REQUIRED ACTION:
Send back the data below exactly. Drop every picture.

SUPPLIED INFORMATION:
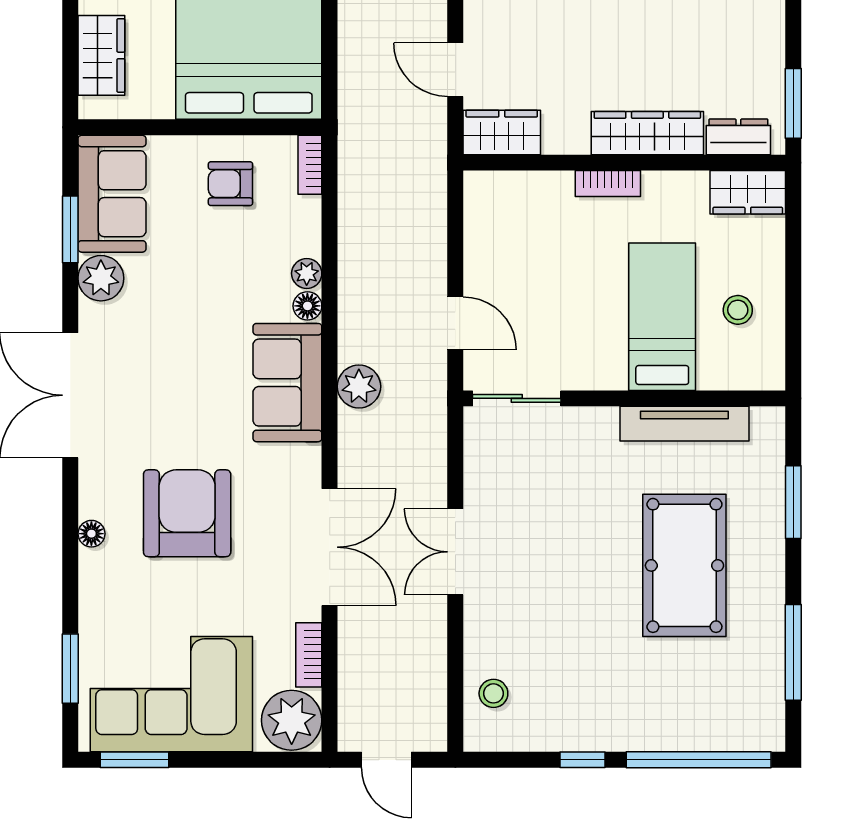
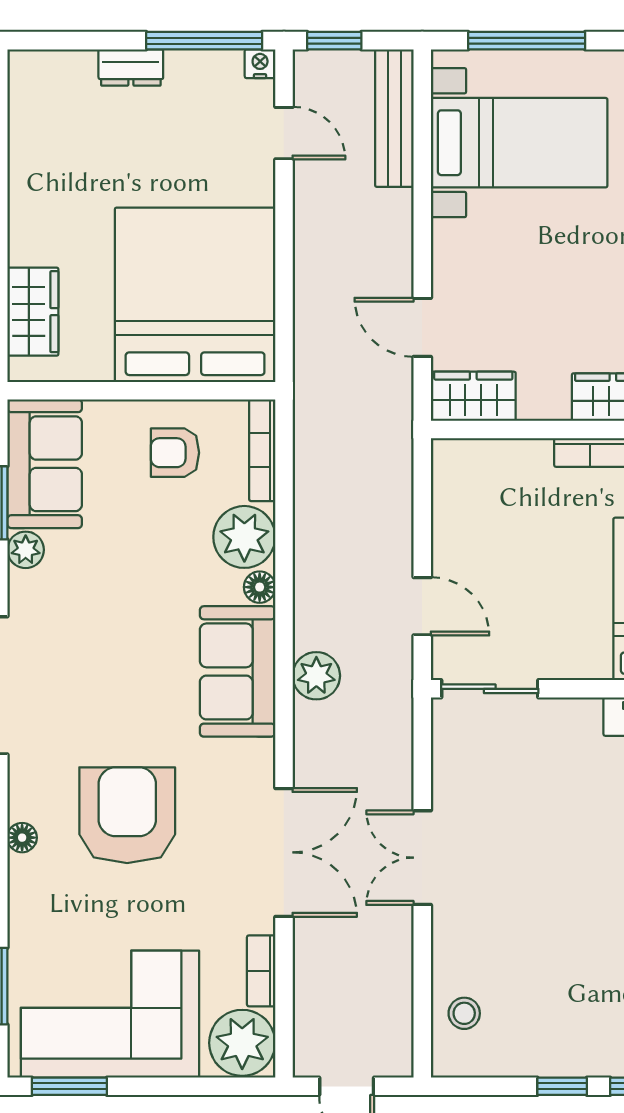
bookcase: (310, 165) -> (262, 450), width x1.56
plant: (307, 273) -> (244, 537), width x1.88, depth x1.88
plant: (101, 278) -> (26, 550), width x0.73, depth x0.73

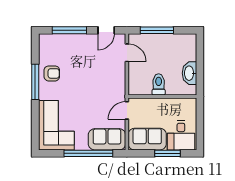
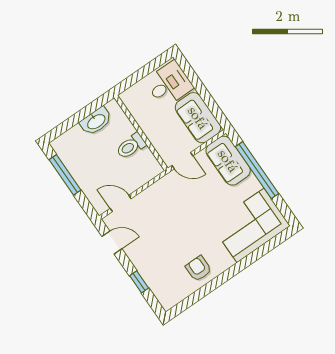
window: (69, 30) -> (139, 282), width x0.46
window: (157, 30) -> (65, 175), moved
door: (127, 53) -> (121, 203), hinge flipped
window: (35, 82) -> (220, 280), removed
window: (168, 153) -> (198, 85), removed

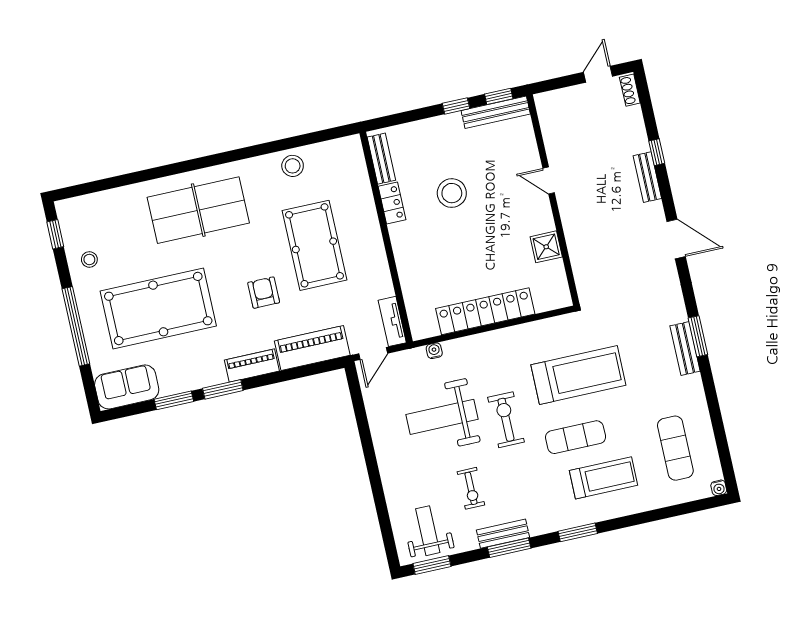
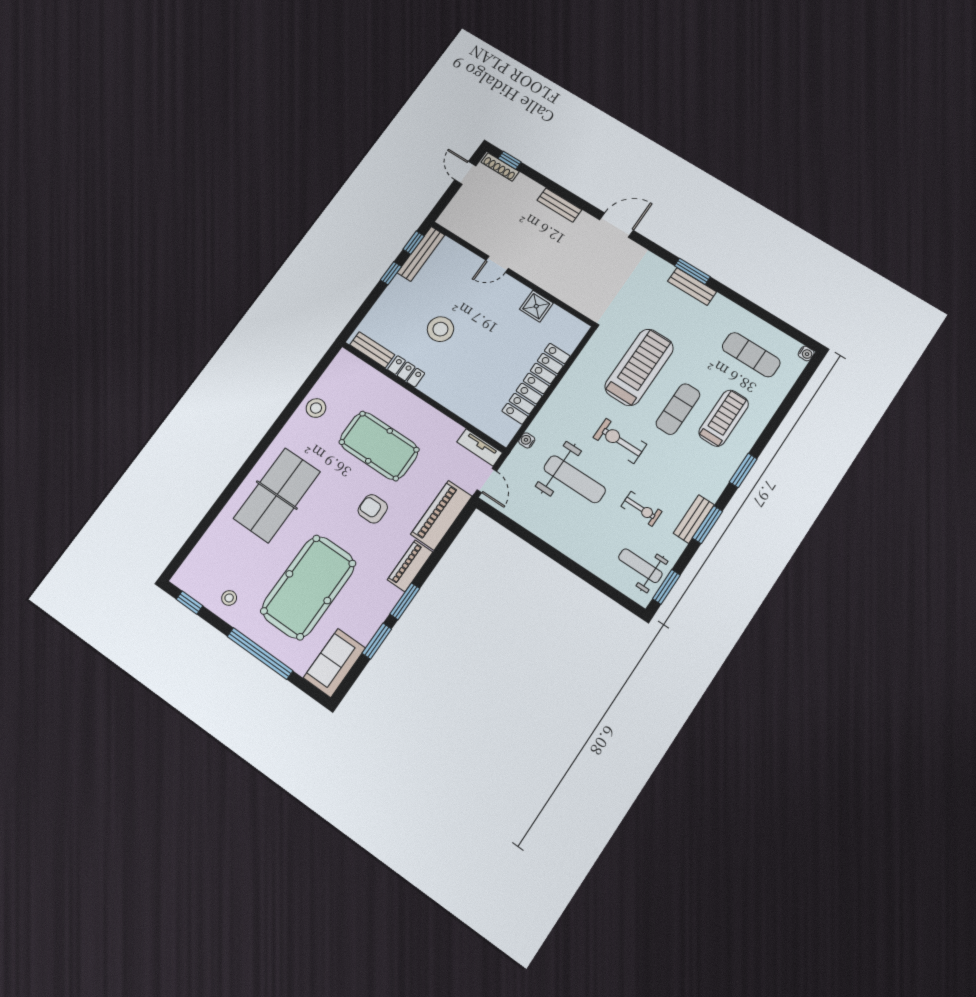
shoe rack: (630, 90) -> (500, 167), width x1.43
window: (657, 152) -> (510, 160), moved
weight bench: (442, 417) -> (575, 479), turned -90

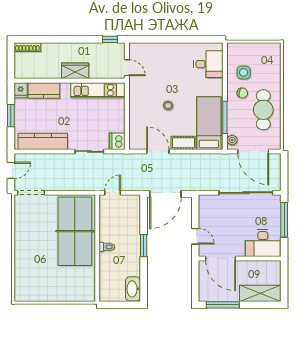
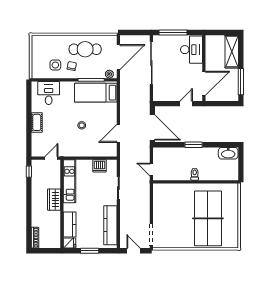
dishwasher: (117, 141) -> (99, 166), moved
cot: (184, 143) -> (37, 122), moved
table tennis table: (75, 231) -> (208, 218), moved, turned 90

RESPONSE BOX:
bookcase: (310, 165) -> (262, 450), width x1.56
plant: (307, 273) -> (244, 537), width x1.88, depth x1.88
plant: (101, 278) -> (26, 550), width x0.73, depth x0.73

window: (69, 30) -> (139, 282), width x0.46
window: (157, 30) -> (65, 175), moved
door: (127, 53) -> (121, 203), hinge flipped
window: (35, 82) -> (220, 280), removed
window: (168, 153) -> (198, 85), removed

shoe rack: (630, 90) -> (500, 167), width x1.43
window: (657, 152) -> (510, 160), moved
weight bench: (442, 417) -> (575, 479), turned -90

dishwasher: (117, 141) -> (99, 166), moved
cot: (184, 143) -> (37, 122), moved
table tennis table: (75, 231) -> (208, 218), moved, turned 90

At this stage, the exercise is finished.